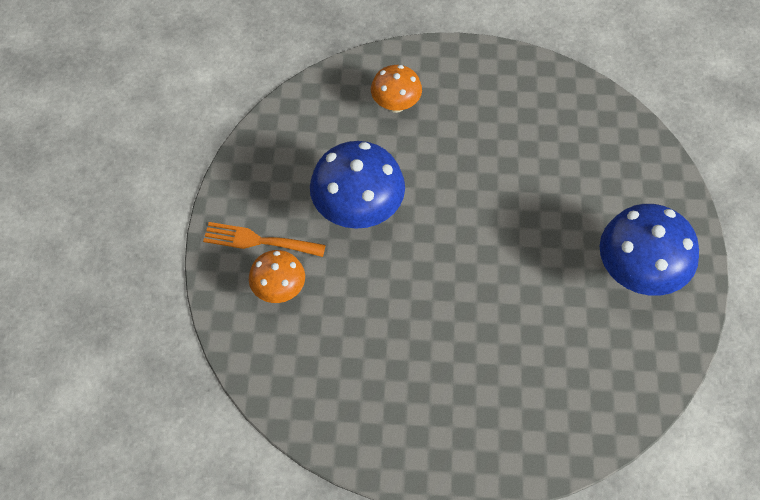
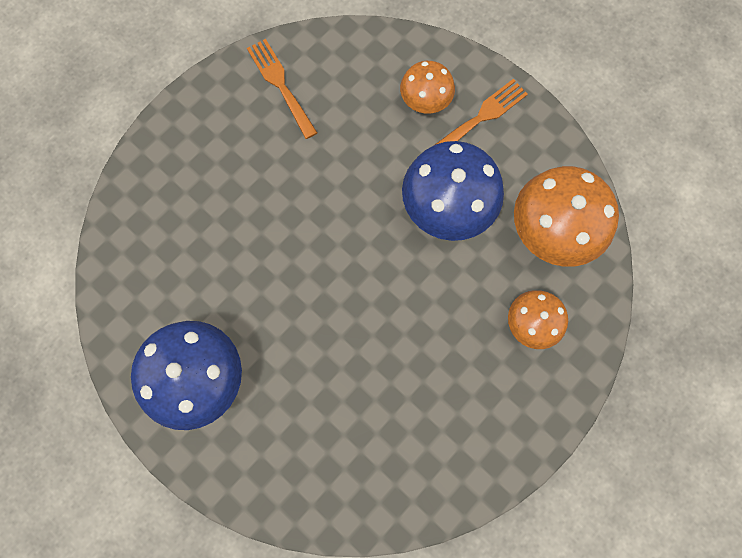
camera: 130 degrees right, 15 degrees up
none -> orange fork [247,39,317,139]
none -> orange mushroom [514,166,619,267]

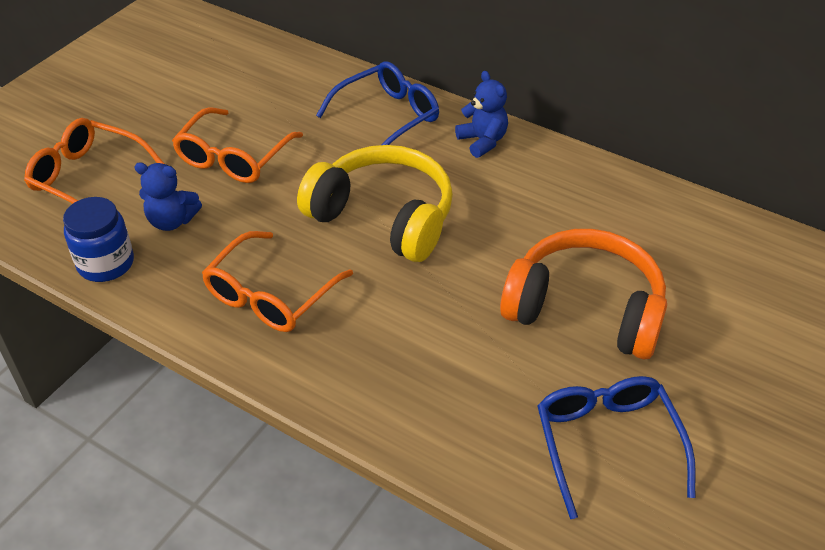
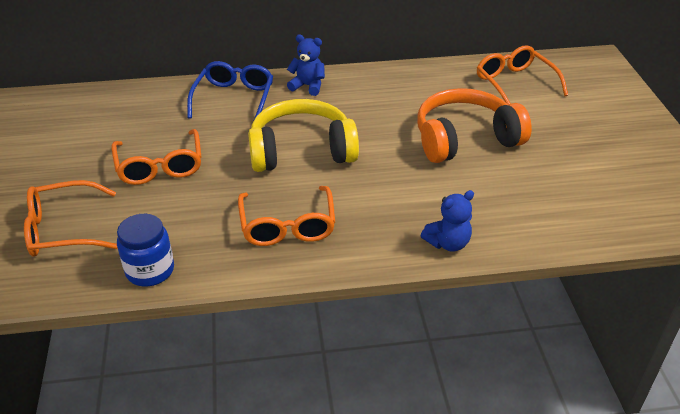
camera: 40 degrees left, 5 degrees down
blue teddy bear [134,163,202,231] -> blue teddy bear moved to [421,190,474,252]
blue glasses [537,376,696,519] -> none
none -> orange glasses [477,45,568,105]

...

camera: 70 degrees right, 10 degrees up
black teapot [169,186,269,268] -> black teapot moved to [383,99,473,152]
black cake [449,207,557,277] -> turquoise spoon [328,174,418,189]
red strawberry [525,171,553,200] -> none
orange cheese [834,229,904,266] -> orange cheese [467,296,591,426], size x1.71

...

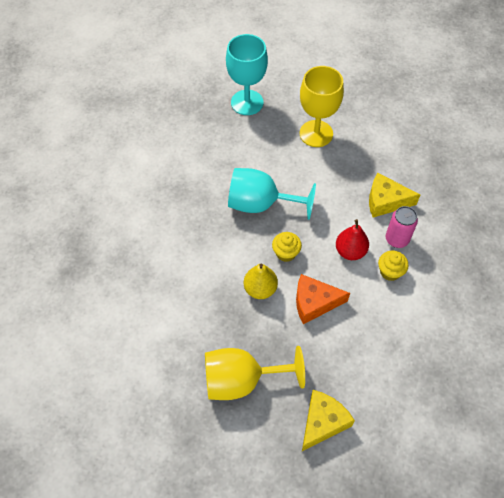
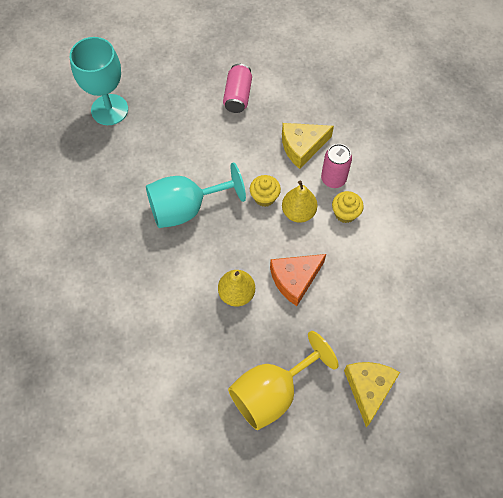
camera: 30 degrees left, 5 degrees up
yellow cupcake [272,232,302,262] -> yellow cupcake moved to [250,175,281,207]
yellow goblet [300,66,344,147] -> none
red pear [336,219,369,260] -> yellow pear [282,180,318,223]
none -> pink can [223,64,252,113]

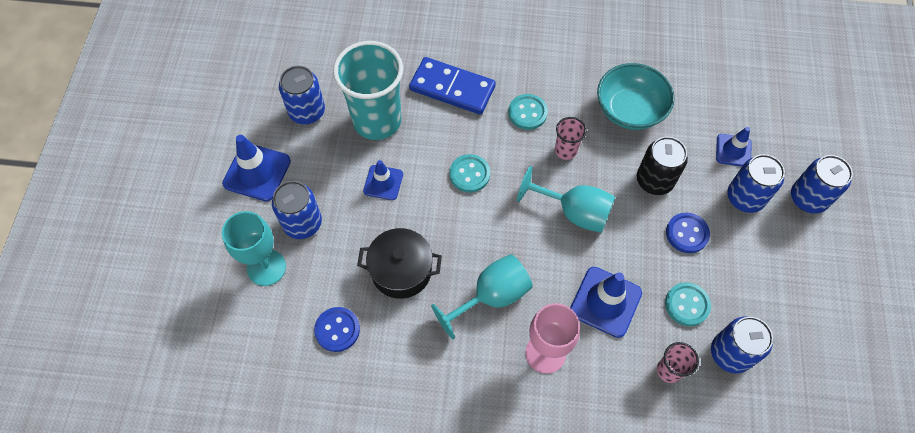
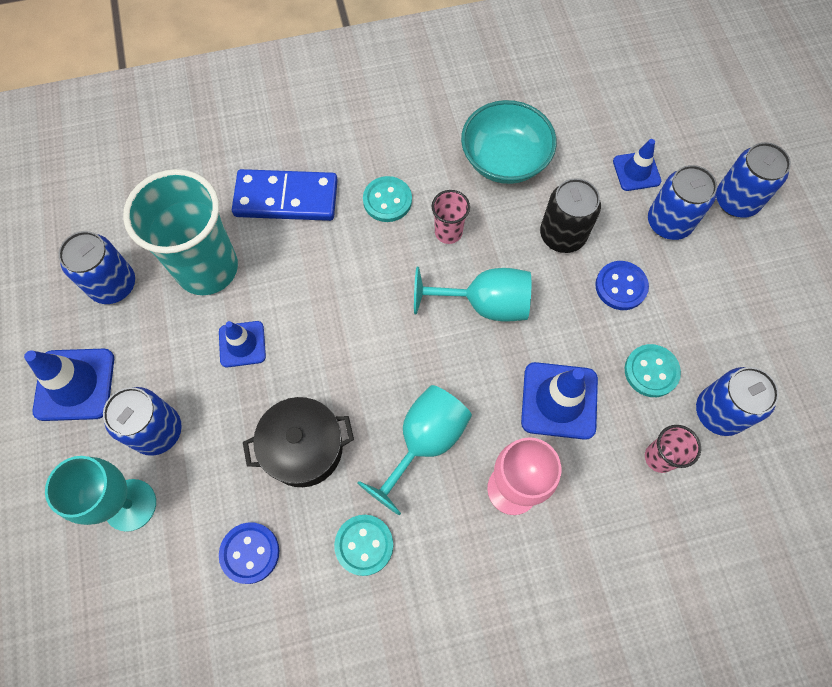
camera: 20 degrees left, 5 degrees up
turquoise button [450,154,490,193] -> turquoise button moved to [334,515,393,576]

**Exercise instructions**
Some of the data mentions "degrees". Copy every line where it does.

**Response below**
camera: 130 degrees right, 15 degrees up
camera: 40 degrees left, 5 degrees down
camera: 70 degrees right, 10 degrees up
camera: 30 degrees left, 5 degrees up
camera: 20 degrees left, 5 degrees up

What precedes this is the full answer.